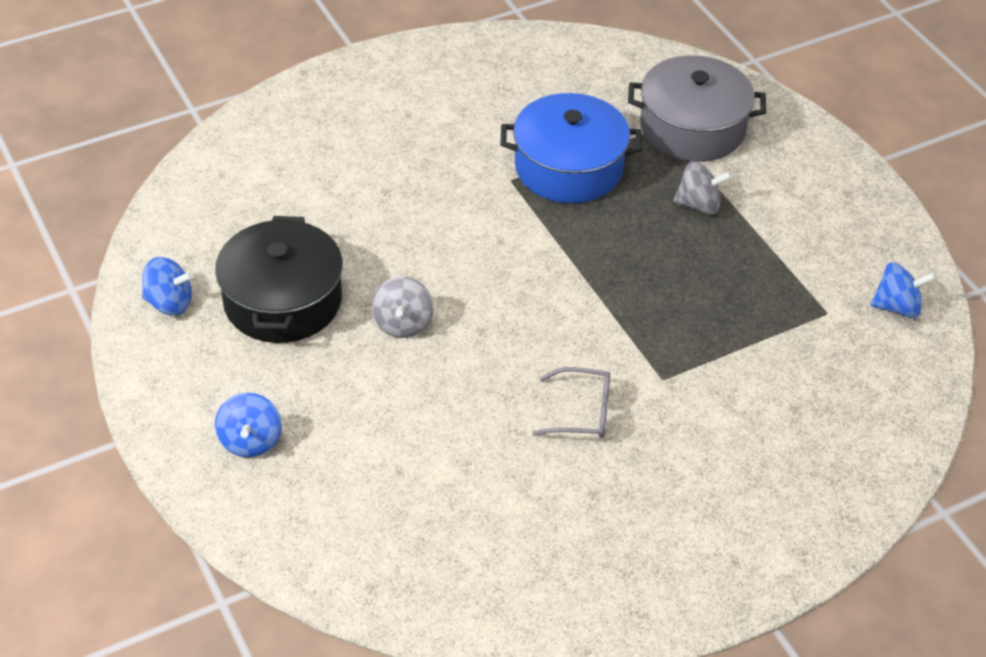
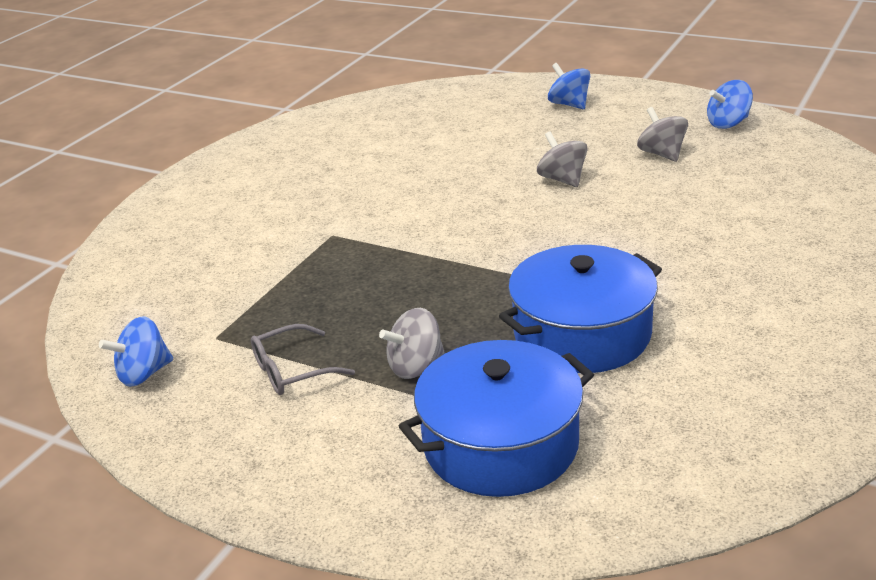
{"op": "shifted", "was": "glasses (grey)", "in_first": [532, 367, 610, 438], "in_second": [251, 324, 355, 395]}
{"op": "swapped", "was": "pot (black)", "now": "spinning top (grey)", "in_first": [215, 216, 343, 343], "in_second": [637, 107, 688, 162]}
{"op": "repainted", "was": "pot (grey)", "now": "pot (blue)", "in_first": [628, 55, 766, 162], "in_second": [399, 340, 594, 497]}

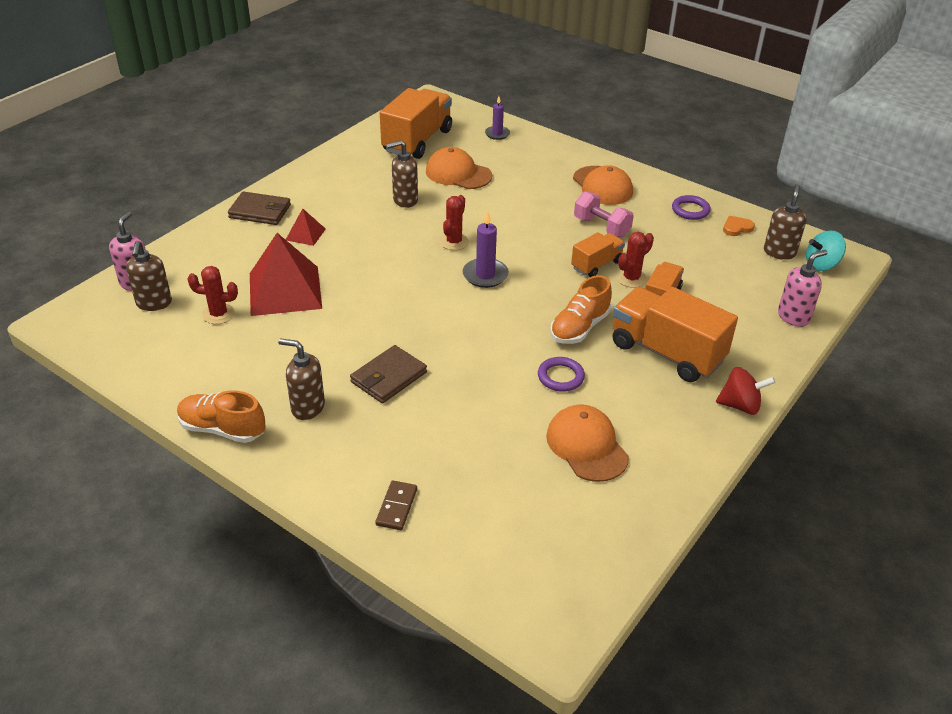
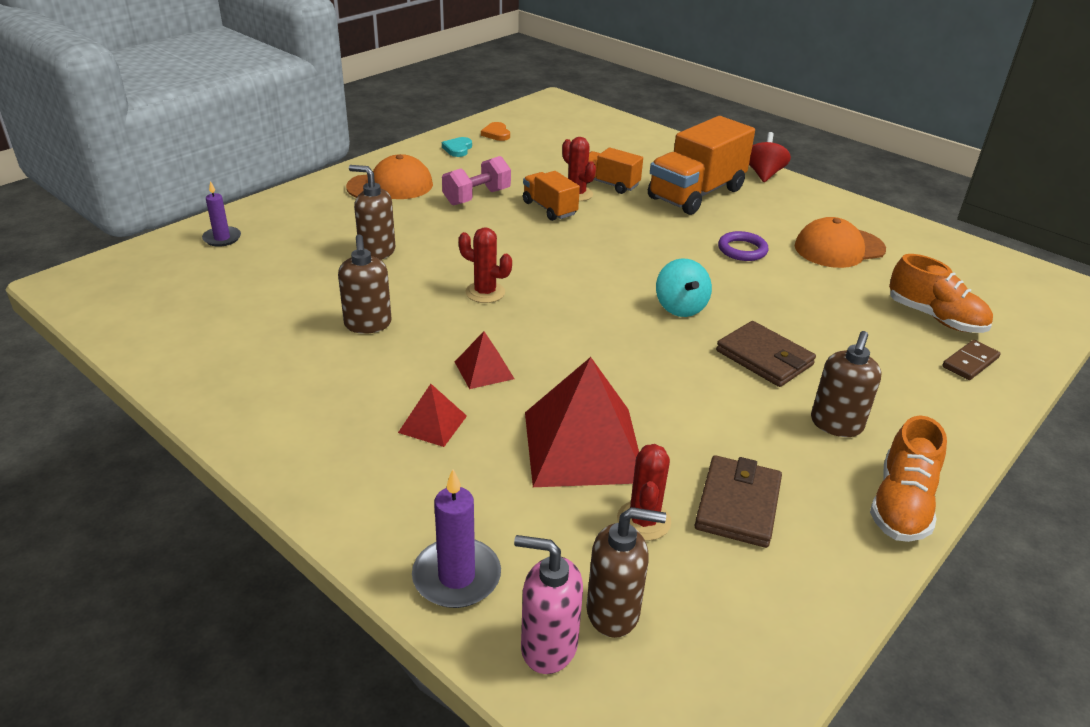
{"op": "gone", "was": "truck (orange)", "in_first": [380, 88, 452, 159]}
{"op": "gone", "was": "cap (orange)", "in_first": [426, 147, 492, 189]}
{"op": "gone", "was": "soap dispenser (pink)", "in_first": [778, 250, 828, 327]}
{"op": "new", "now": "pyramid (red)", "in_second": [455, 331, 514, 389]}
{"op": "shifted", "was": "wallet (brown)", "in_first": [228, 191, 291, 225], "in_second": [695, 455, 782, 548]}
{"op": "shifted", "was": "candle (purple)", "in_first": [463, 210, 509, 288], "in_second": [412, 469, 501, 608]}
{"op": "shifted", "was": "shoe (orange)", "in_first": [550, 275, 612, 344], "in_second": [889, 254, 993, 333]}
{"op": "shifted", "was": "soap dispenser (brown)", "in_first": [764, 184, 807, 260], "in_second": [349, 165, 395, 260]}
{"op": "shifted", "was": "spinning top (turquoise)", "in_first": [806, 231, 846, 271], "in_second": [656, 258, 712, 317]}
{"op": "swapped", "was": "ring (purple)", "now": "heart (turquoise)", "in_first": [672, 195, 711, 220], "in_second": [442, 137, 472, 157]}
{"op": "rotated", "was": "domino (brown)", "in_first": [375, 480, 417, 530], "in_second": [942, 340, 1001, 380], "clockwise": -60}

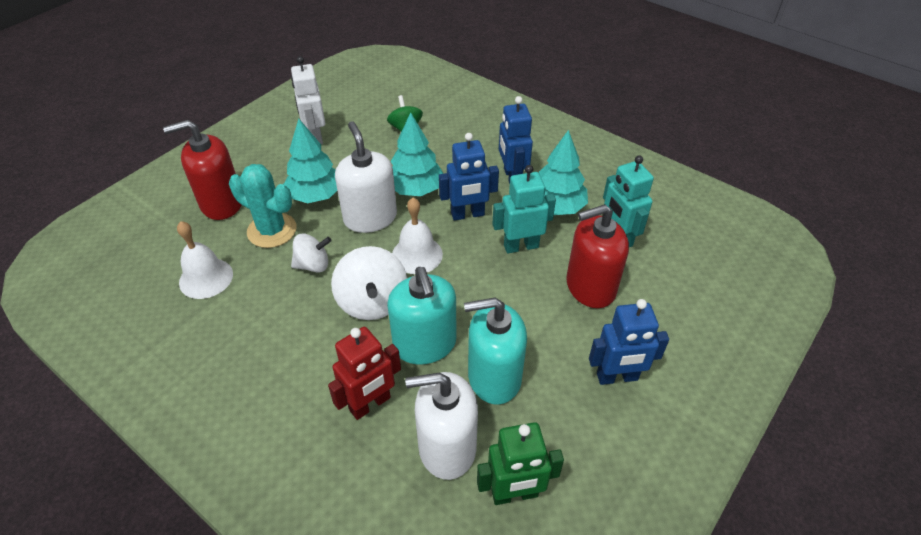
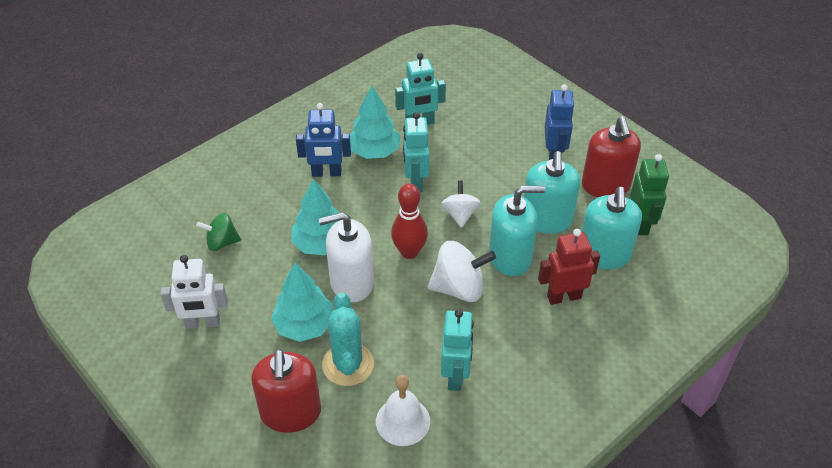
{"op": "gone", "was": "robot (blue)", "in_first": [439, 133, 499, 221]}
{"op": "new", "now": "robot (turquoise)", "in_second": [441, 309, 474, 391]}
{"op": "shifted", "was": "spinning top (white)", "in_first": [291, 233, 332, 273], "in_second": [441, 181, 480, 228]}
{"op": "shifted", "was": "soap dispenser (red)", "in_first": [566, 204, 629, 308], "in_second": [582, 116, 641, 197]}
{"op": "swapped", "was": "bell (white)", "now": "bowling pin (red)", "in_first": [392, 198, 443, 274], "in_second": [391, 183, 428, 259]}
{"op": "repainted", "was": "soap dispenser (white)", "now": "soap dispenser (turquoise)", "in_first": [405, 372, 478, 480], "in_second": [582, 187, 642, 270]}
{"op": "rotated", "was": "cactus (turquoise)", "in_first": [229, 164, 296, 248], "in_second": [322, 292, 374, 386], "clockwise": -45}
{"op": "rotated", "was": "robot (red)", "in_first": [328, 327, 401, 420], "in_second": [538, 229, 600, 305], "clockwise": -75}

# Activity:
Go through the entries and retype each one exactly, skipping any image.

# Response area:
{"op": "shifted", "was": "glasses (grey)", "in_first": [532, 367, 610, 438], "in_second": [251, 324, 355, 395]}
{"op": "swapped", "was": "pot (black)", "now": "spinning top (grey)", "in_first": [215, 216, 343, 343], "in_second": [637, 107, 688, 162]}
{"op": "repainted", "was": "pot (grey)", "now": "pot (blue)", "in_first": [628, 55, 766, 162], "in_second": [399, 340, 594, 497]}

{"op": "gone", "was": "truck (orange)", "in_first": [380, 88, 452, 159]}
{"op": "gone", "was": "cap (orange)", "in_first": [426, 147, 492, 189]}
{"op": "gone", "was": "soap dispenser (pink)", "in_first": [778, 250, 828, 327]}
{"op": "new", "now": "pyramid (red)", "in_second": [455, 331, 514, 389]}
{"op": "shifted", "was": "wallet (brown)", "in_first": [228, 191, 291, 225], "in_second": [695, 455, 782, 548]}
{"op": "shifted", "was": "candle (purple)", "in_first": [463, 210, 509, 288], "in_second": [412, 469, 501, 608]}
{"op": "shifted", "was": "shoe (orange)", "in_first": [550, 275, 612, 344], "in_second": [889, 254, 993, 333]}
{"op": "shifted", "was": "soap dispenser (brown)", "in_first": [764, 184, 807, 260], "in_second": [349, 165, 395, 260]}
{"op": "shifted", "was": "spinning top (turquoise)", "in_first": [806, 231, 846, 271], "in_second": [656, 258, 712, 317]}
{"op": "swapped", "was": "ring (purple)", "now": "heart (turquoise)", "in_first": [672, 195, 711, 220], "in_second": [442, 137, 472, 157]}
{"op": "rotated", "was": "domino (brown)", "in_first": [375, 480, 417, 530], "in_second": [942, 340, 1001, 380], "clockwise": -60}

{"op": "gone", "was": "robot (blue)", "in_first": [439, 133, 499, 221]}
{"op": "new", "now": "robot (turquoise)", "in_second": [441, 309, 474, 391]}
{"op": "shifted", "was": "spinning top (white)", "in_first": [291, 233, 332, 273], "in_second": [441, 181, 480, 228]}
{"op": "shifted", "was": "soap dispenser (red)", "in_first": [566, 204, 629, 308], "in_second": [582, 116, 641, 197]}
{"op": "swapped", "was": "bell (white)", "now": "bowling pin (red)", "in_first": [392, 198, 443, 274], "in_second": [391, 183, 428, 259]}
{"op": "repainted", "was": "soap dispenser (white)", "now": "soap dispenser (turquoise)", "in_first": [405, 372, 478, 480], "in_second": [582, 187, 642, 270]}
{"op": "rotated", "was": "cactus (turquoise)", "in_first": [229, 164, 296, 248], "in_second": [322, 292, 374, 386], "clockwise": -45}
{"op": "rotated", "was": "robot (red)", "in_first": [328, 327, 401, 420], "in_second": [538, 229, 600, 305], "clockwise": -75}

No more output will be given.